**What you have to do:**
For each line in the data below that has the word "blue", copy that line.

**Dataset extract:**
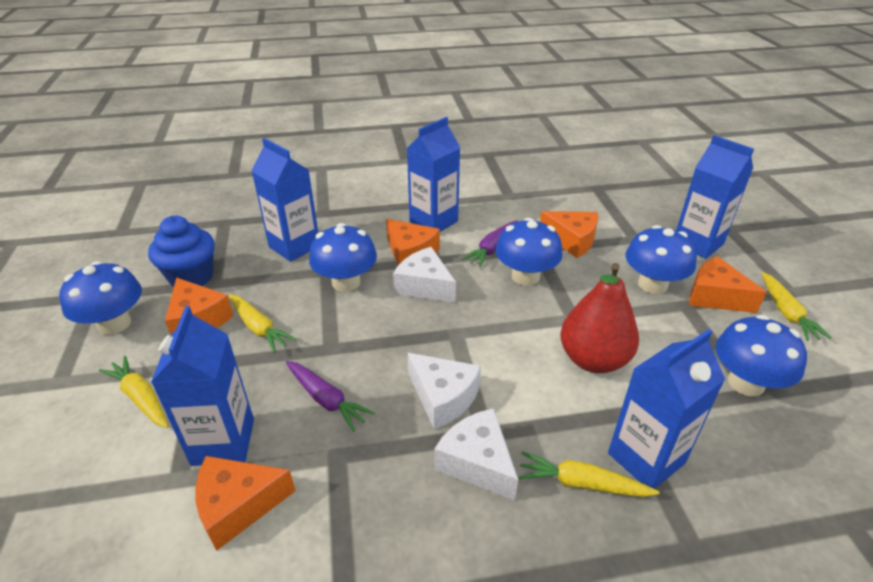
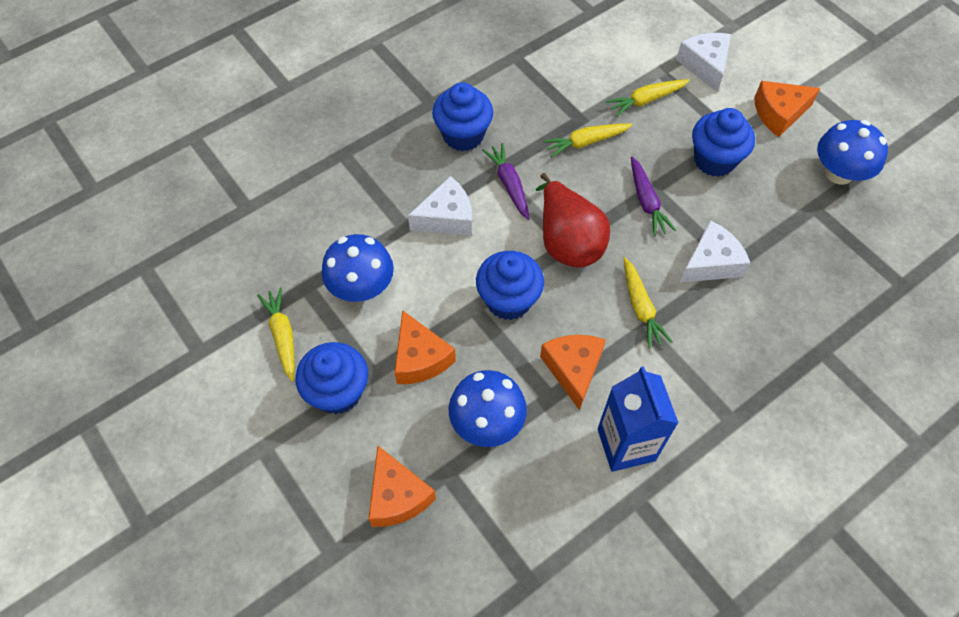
blue carton: 5 -> 1
blue cupcake: 1 -> 4
blue mushroom: 5 -> 3
orange cheese: 5 -> 4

**Completed exercise:**
blue carton: 5 -> 1
blue cupcake: 1 -> 4
blue mushroom: 5 -> 3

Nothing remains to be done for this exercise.